***** EXERCISE MATERIAL *****

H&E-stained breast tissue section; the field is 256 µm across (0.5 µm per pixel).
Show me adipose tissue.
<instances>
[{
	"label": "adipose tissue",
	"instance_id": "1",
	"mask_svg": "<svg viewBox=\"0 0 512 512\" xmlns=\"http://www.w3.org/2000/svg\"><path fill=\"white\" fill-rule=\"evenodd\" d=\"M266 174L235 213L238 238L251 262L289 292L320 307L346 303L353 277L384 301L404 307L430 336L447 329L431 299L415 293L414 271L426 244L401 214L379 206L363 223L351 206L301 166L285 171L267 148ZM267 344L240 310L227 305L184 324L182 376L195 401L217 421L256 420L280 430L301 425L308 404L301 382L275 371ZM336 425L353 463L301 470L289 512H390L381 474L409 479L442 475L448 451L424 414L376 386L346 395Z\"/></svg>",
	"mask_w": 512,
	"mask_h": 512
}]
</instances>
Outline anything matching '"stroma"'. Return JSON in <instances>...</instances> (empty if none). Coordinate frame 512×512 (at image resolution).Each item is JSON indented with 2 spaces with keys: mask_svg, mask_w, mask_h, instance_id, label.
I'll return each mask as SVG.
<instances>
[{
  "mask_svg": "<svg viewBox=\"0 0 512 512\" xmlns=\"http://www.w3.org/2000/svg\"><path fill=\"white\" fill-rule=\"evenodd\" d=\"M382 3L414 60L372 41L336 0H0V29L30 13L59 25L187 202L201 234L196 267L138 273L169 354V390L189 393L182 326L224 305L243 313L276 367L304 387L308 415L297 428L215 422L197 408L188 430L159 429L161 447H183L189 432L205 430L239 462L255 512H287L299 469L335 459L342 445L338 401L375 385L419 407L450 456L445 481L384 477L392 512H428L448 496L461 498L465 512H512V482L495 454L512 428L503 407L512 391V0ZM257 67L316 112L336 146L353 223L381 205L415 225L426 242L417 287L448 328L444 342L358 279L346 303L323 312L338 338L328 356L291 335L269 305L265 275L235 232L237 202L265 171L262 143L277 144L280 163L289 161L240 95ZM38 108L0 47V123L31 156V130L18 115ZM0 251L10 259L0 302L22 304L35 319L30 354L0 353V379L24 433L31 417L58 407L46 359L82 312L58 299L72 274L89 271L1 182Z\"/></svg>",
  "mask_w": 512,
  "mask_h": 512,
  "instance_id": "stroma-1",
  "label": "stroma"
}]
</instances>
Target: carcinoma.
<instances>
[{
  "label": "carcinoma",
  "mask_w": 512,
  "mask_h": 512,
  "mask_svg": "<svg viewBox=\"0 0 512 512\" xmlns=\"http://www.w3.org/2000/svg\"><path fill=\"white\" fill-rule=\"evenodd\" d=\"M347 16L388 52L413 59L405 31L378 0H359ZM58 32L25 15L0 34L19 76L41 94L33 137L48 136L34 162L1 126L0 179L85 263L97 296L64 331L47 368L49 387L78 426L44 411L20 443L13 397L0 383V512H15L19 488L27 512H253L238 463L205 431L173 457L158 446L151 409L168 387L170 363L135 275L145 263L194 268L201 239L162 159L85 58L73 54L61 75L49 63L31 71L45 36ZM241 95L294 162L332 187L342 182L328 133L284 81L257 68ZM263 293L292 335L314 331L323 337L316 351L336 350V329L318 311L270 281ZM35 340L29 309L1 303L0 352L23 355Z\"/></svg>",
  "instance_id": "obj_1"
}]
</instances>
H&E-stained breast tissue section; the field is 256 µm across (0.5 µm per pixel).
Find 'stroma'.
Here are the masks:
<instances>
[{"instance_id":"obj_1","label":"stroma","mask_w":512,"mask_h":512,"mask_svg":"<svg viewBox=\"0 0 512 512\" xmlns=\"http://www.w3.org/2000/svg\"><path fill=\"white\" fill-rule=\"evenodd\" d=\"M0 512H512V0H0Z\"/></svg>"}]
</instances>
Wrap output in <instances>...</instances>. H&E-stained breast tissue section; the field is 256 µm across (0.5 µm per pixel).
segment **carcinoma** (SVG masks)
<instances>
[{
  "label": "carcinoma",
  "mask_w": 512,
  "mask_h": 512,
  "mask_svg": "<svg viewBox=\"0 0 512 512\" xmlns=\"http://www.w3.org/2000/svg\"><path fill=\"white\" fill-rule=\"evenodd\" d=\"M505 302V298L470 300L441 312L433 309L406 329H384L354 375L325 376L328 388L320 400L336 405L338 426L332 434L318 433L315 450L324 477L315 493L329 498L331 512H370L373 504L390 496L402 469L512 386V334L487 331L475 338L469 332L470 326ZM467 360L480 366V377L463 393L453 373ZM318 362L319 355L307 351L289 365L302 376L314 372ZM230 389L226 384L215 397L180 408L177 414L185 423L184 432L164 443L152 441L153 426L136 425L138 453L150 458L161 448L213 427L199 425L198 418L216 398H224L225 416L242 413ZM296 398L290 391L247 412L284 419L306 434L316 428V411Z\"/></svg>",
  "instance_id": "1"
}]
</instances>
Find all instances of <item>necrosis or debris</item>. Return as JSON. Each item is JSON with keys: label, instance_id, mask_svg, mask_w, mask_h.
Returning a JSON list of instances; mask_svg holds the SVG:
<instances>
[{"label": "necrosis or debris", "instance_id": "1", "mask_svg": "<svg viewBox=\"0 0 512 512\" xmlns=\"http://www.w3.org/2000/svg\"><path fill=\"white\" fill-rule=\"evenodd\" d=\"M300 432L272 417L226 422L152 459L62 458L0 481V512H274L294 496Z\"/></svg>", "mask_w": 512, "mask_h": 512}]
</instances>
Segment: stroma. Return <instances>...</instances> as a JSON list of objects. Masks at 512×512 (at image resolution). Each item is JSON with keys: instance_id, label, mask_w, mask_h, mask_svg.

*****

• WORK TO DO:
The records above are to be repeated exactly, in their entirety.

• SOLUTION FOR THIS TASK:
H&E-stained breast tissue section; the field is 256 µm across (0.5 µm per pixel).
Show me adipose tissue.
<instances>
[{
	"label": "adipose tissue",
	"instance_id": "1",
	"mask_svg": "<svg viewBox=\"0 0 512 512\" xmlns=\"http://www.w3.org/2000/svg\"><path fill=\"white\" fill-rule=\"evenodd\" d=\"M266 174L235 213L238 238L251 262L289 292L320 307L346 303L353 277L384 301L404 307L430 336L447 329L431 299L415 293L414 271L426 244L401 214L379 206L363 223L351 206L301 166L285 171L267 148ZM267 344L240 310L227 305L184 324L182 376L195 401L217 421L256 420L280 430L301 425L308 404L301 382L275 371ZM336 425L353 463L301 470L289 512H390L381 474L409 479L442 475L448 451L424 414L376 386L346 395Z\"/></svg>",
	"mask_w": 512,
	"mask_h": 512
}]
</instances>
Outline anything matching '"stroma"'. Return JSON in <instances>...</instances> (empty if none). Coordinate frame 512×512 (at image resolution).Each item is JSON indented with 2 spaces with keys: mask_svg, mask_w, mask_h, instance_id, label.
I'll return each mask as SVG.
<instances>
[{
  "mask_svg": "<svg viewBox=\"0 0 512 512\" xmlns=\"http://www.w3.org/2000/svg\"><path fill=\"white\" fill-rule=\"evenodd\" d=\"M382 3L414 60L372 41L336 0H0V29L30 13L59 25L187 202L201 234L196 267L138 273L169 354V390L189 393L182 326L224 305L243 313L276 367L304 387L308 415L297 428L215 422L197 408L188 430L159 429L161 447H183L189 432L205 430L239 462L255 512H287L299 469L335 459L342 445L338 401L375 385L419 407L450 456L445 481L384 477L392 512H428L448 496L461 498L465 512H512V482L495 454L512 428L503 407L512 391V0ZM257 67L316 112L336 146L353 223L381 205L415 225L426 242L417 287L448 328L444 342L358 279L346 303L323 312L338 338L328 356L291 335L269 305L265 275L235 232L237 202L265 171L262 143L277 144L280 163L289 161L240 95ZM38 108L0 47V123L31 156V130L18 115ZM0 251L10 259L0 302L22 304L35 319L30 354L0 353V379L24 433L31 417L58 407L46 359L82 312L58 299L72 274L89 271L1 182Z\"/></svg>",
  "mask_w": 512,
  "mask_h": 512,
  "instance_id": "stroma-1",
  "label": "stroma"
}]
</instances>
Target: carcinoma.
<instances>
[{
  "label": "carcinoma",
  "mask_w": 512,
  "mask_h": 512,
  "mask_svg": "<svg viewBox=\"0 0 512 512\" xmlns=\"http://www.w3.org/2000/svg\"><path fill=\"white\" fill-rule=\"evenodd\" d=\"M347 16L388 52L413 59L405 31L378 0H359ZM58 32L25 15L0 34L19 76L41 94L33 137L48 136L34 162L1 126L0 179L85 263L97 296L64 331L47 368L49 387L78 426L44 411L20 443L13 397L0 383V512H15L19 488L27 512H253L238 463L205 431L173 457L158 446L151 409L168 387L170 363L135 275L145 263L194 268L201 239L162 159L85 58L73 54L61 75L49 63L31 71L45 36ZM241 95L294 162L332 187L342 182L328 133L284 81L257 68ZM263 293L292 335L314 331L323 337L316 351L336 350V329L318 311L270 281ZM35 340L29 309L1 303L0 352L23 355Z\"/></svg>",
  "instance_id": "obj_1"
}]
</instances>
H&E-stained breast tissue section; the field is 256 µm across (0.5 µm per pixel).
Find 'stroma'.
Here are the masks:
<instances>
[{"instance_id":"obj_1","label":"stroma","mask_w":512,"mask_h":512,"mask_svg":"<svg viewBox=\"0 0 512 512\" xmlns=\"http://www.w3.org/2000/svg\"><path fill=\"white\" fill-rule=\"evenodd\" d=\"M0 512H512V0H0Z\"/></svg>"}]
</instances>
Wrap output in <instances>...</instances>. H&E-stained breast tissue section; the field is 256 µm across (0.5 µm per pixel).
segment **carcinoma** (SVG masks)
<instances>
[{
  "label": "carcinoma",
  "mask_w": 512,
  "mask_h": 512,
  "mask_svg": "<svg viewBox=\"0 0 512 512\" xmlns=\"http://www.w3.org/2000/svg\"><path fill=\"white\" fill-rule=\"evenodd\" d=\"M505 302V298L470 300L441 312L433 309L406 329H384L354 375L325 376L328 388L320 400L336 405L338 426L332 434L318 433L315 450L324 477L315 493L329 498L331 512H370L373 504L390 496L402 469L512 386V334L487 331L475 338L469 332L470 326ZM467 360L480 366V377L463 393L453 373ZM318 362L319 355L307 351L289 365L302 376L314 372ZM230 389L226 384L215 397L180 408L177 414L185 423L184 432L164 443L152 441L153 426L136 425L138 453L150 458L161 448L213 427L199 425L198 418L216 398H224L225 416L242 413ZM296 398L290 391L247 412L284 419L306 434L316 428V411Z\"/></svg>",
  "instance_id": "1"
}]
</instances>
Find all instances of <item>necrosis or debris</item>. Return as JSON. Each item is JSON with keys: label, instance_id, mask_svg, mask_w, mask_h.
Returning a JSON list of instances; mask_svg holds the SVG:
<instances>
[{"label": "necrosis or debris", "instance_id": "1", "mask_svg": "<svg viewBox=\"0 0 512 512\" xmlns=\"http://www.w3.org/2000/svg\"><path fill=\"white\" fill-rule=\"evenodd\" d=\"M300 432L272 417L226 422L152 459L62 458L0 481V512H274L294 496Z\"/></svg>", "mask_w": 512, "mask_h": 512}]
</instances>
Segment: stroma. Return <instances>...</instances> as a JSON list of objects. Masks at 512×512 (at image resolution). Each item is JSON with keys: instance_id, label, mask_w, mask_h, mask_svg.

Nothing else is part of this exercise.